= Beginning of Section =
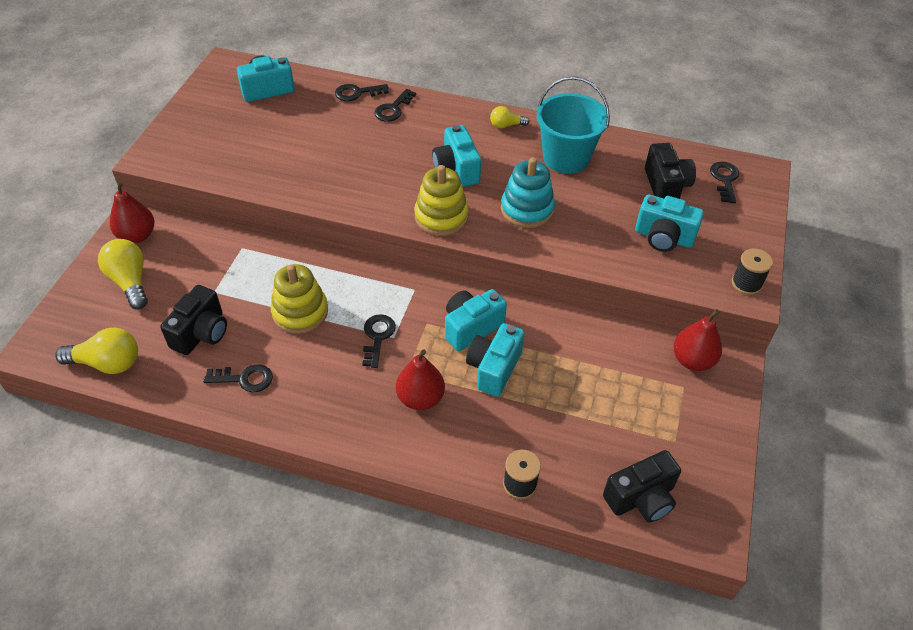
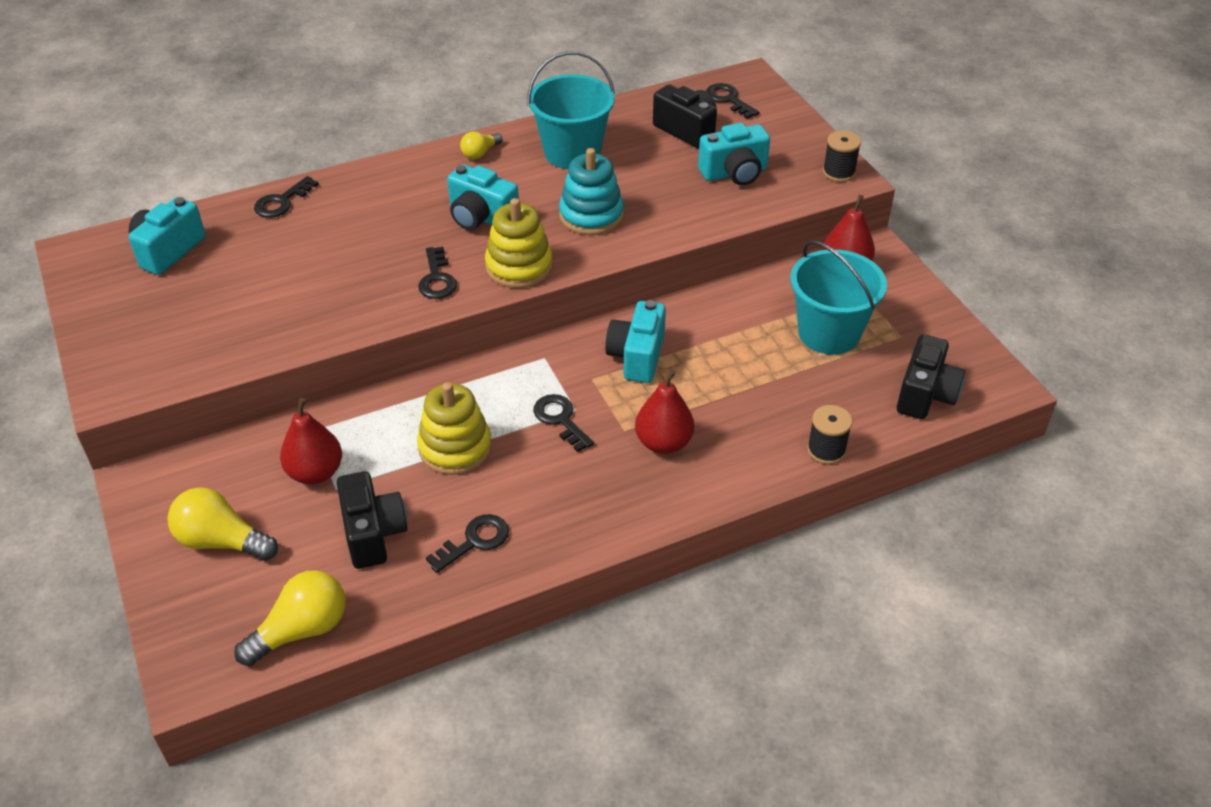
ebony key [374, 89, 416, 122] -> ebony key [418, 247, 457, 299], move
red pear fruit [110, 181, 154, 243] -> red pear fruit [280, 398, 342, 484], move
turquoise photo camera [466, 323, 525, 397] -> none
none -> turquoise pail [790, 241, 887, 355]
= End of Section =
## WHAT YOU ARE ASKED TO DO
What lines in the listing above contain the word "none"? Show each one.

## EXERCISE RESPONSE
turquoise photo camera [466, 323, 525, 397] -> none
none -> turquoise pail [790, 241, 887, 355]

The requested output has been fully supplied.